# [DIRECTIONS]
Copy each line of the following material that has the string "camera".

# [RECORDED DATA]
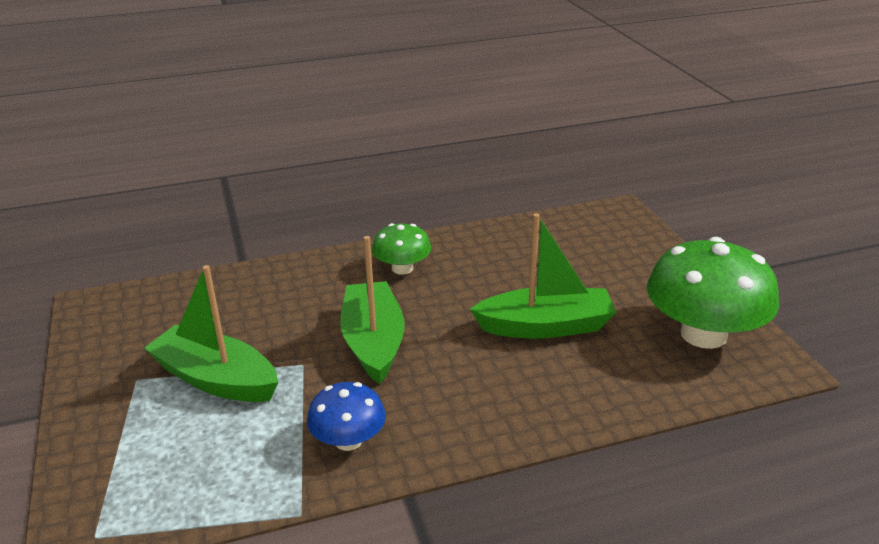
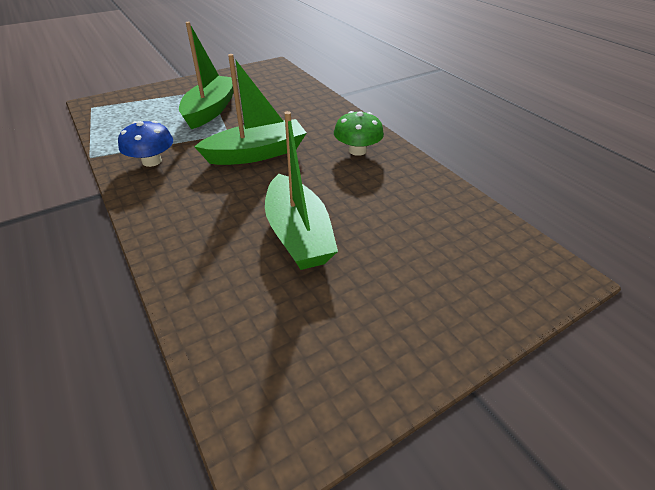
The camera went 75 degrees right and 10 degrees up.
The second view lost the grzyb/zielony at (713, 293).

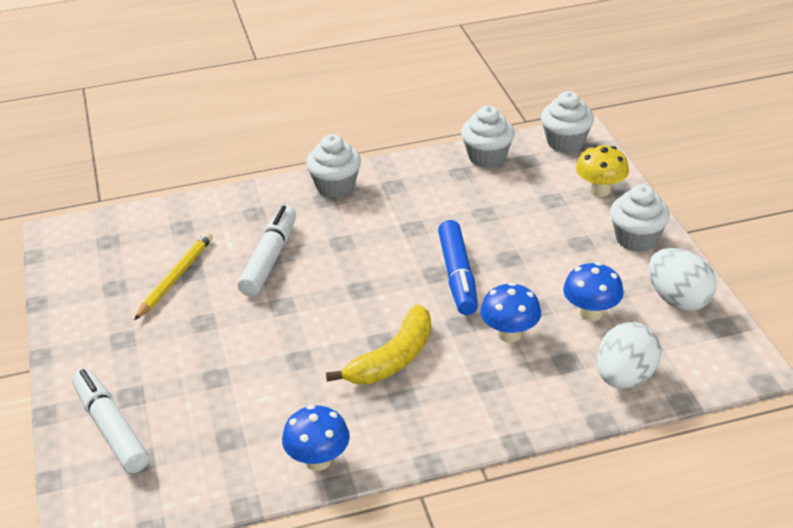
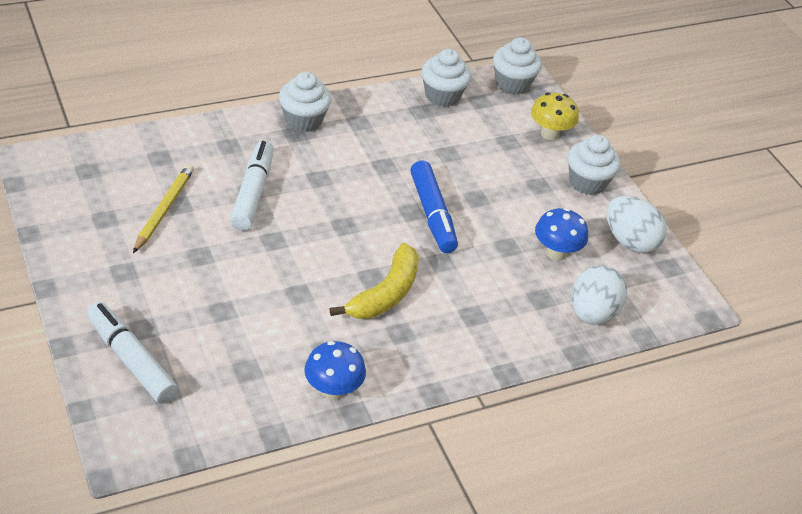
The camera went 15 degrees left and 5 degrees up.
The second view lost the grzyb/niebieski at (510, 312).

# [SOLUTION TO THE PROBLEM]
The camera went 75 degrees right and 10 degrees up.
The camera went 15 degrees left and 5 degrees up.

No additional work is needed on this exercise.